■ Exercise:
Omit the pictures, and output the rest of the entries exactly as written.

■ Supplied material:
______

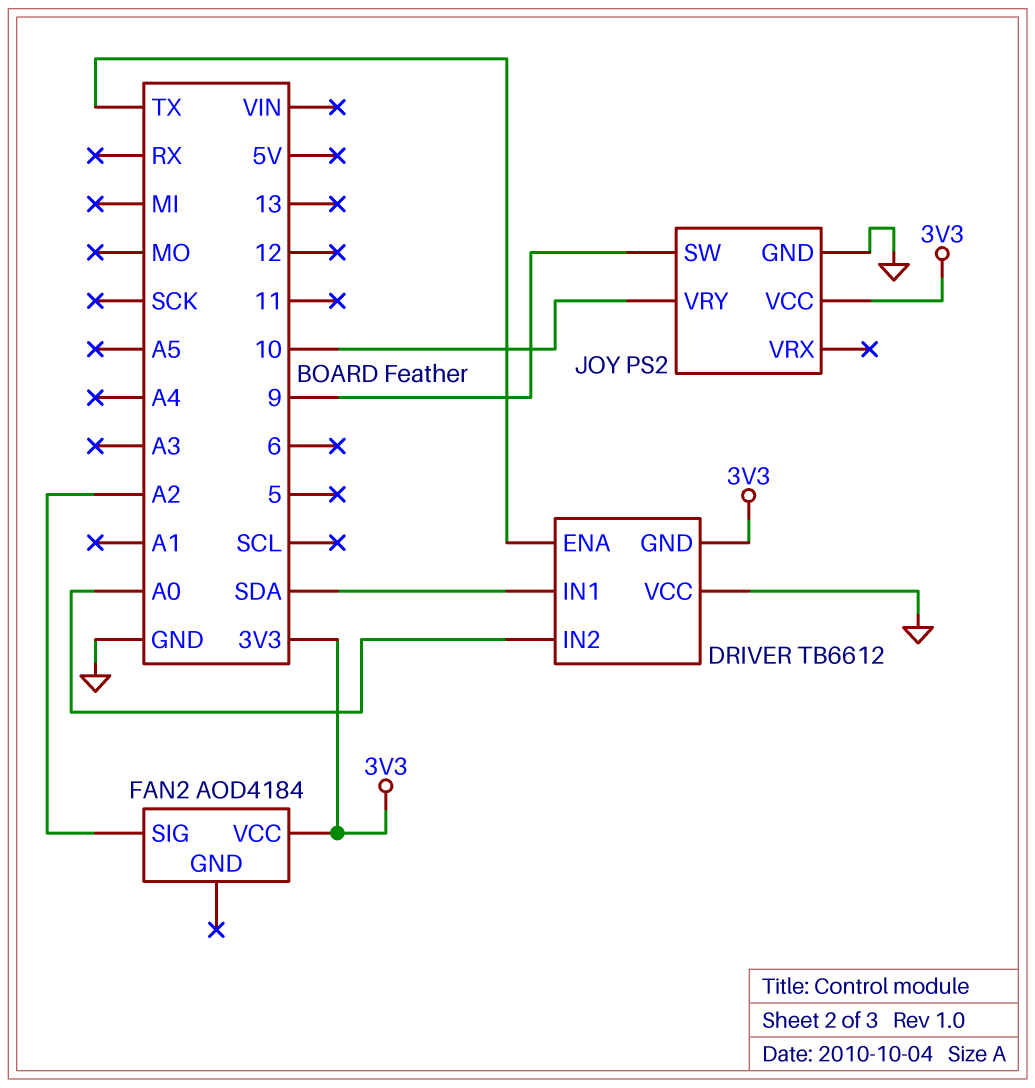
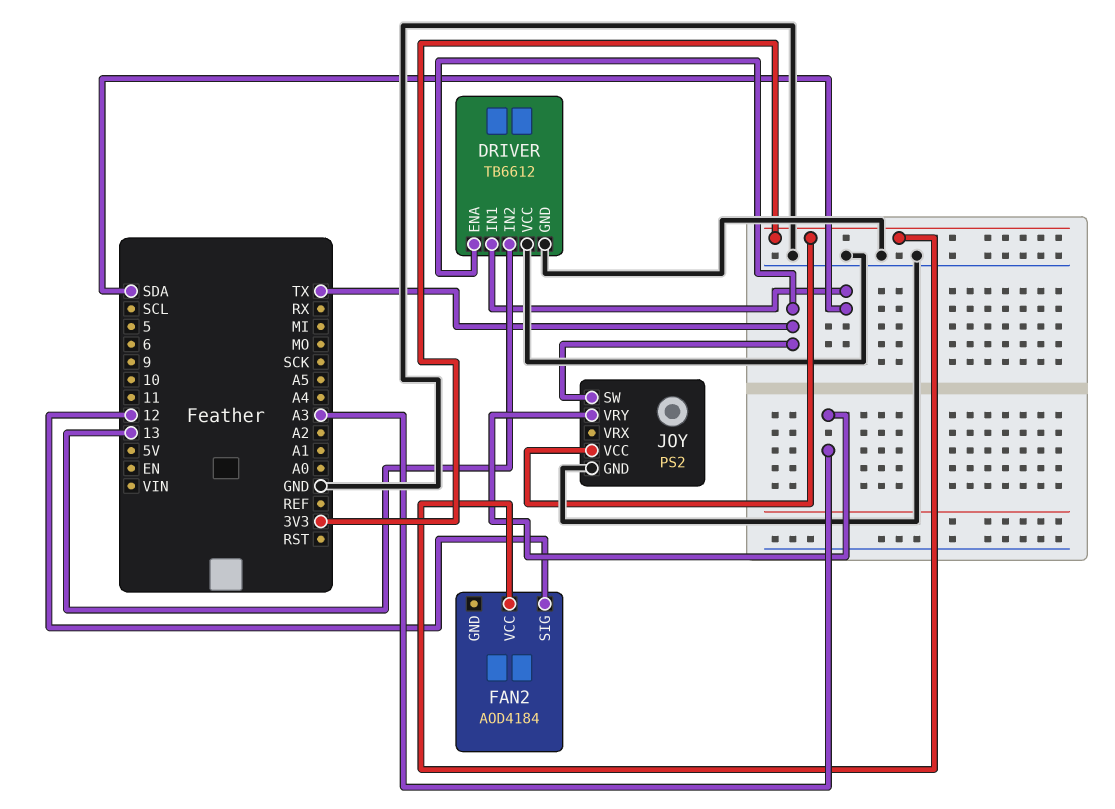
DRIVER pin GND: 3V3 -> GND
DRIVER pin IN2: A0 -> 13
FAN2 pin SIG: A2 -> 12
JOY pin SW: 9 -> TX
JOY pin VRY: 10 -> A3

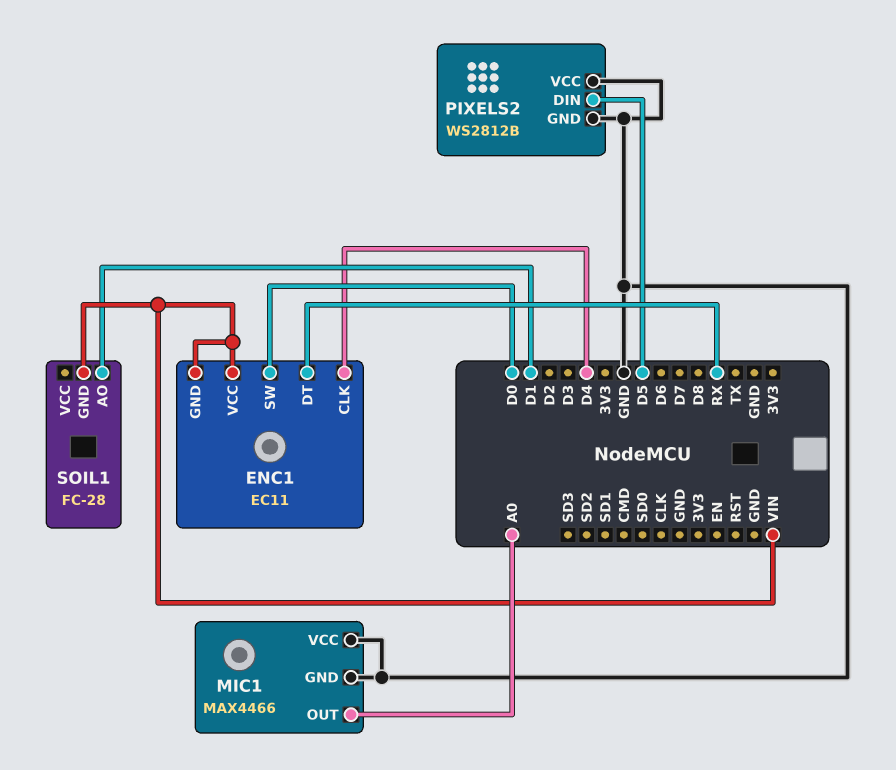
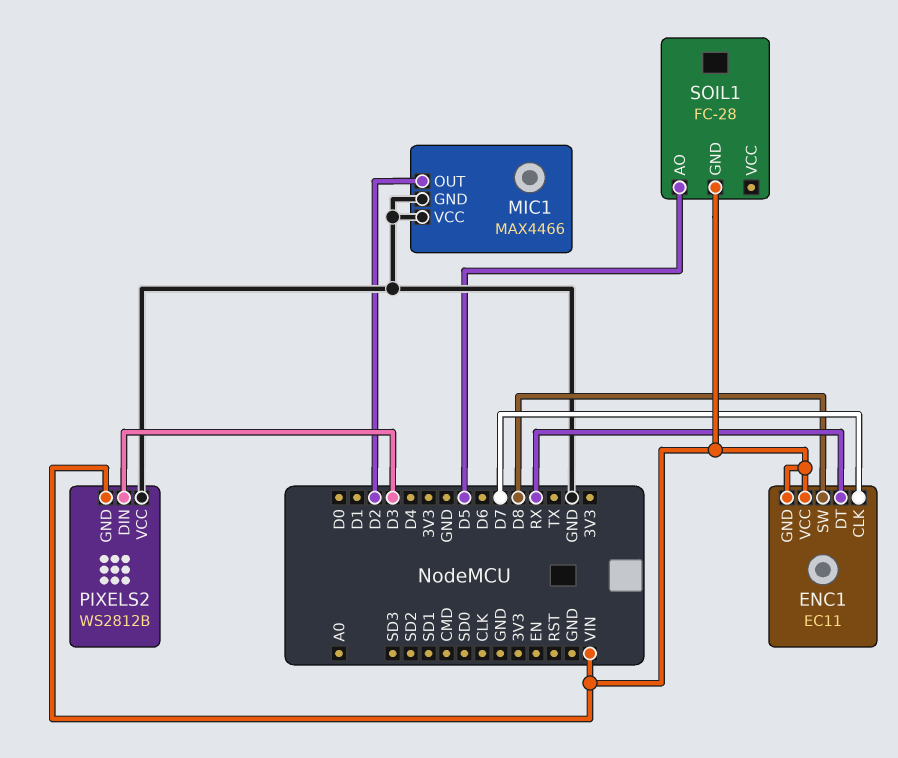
ENC1 pin CLK: D4 -> D7
ENC1 pin SW: D0 -> D8
MIC1 pin OUT: A0 -> D2
PIXELS2 pin DIN: D5 -> D3
PIXELS2 pin GND: GND -> VIN
SOIL1 pin AO: D1 -> D5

______

■ Response:
DRIVER pin GND: 3V3 -> GND
DRIVER pin IN2: A0 -> 13
FAN2 pin SIG: A2 -> 12
JOY pin SW: 9 -> TX
JOY pin VRY: 10 -> A3

ENC1 pin CLK: D4 -> D7
ENC1 pin SW: D0 -> D8
MIC1 pin OUT: A0 -> D2
PIXELS2 pin DIN: D5 -> D3
PIXELS2 pin GND: GND -> VIN
SOIL1 pin AO: D1 -> D5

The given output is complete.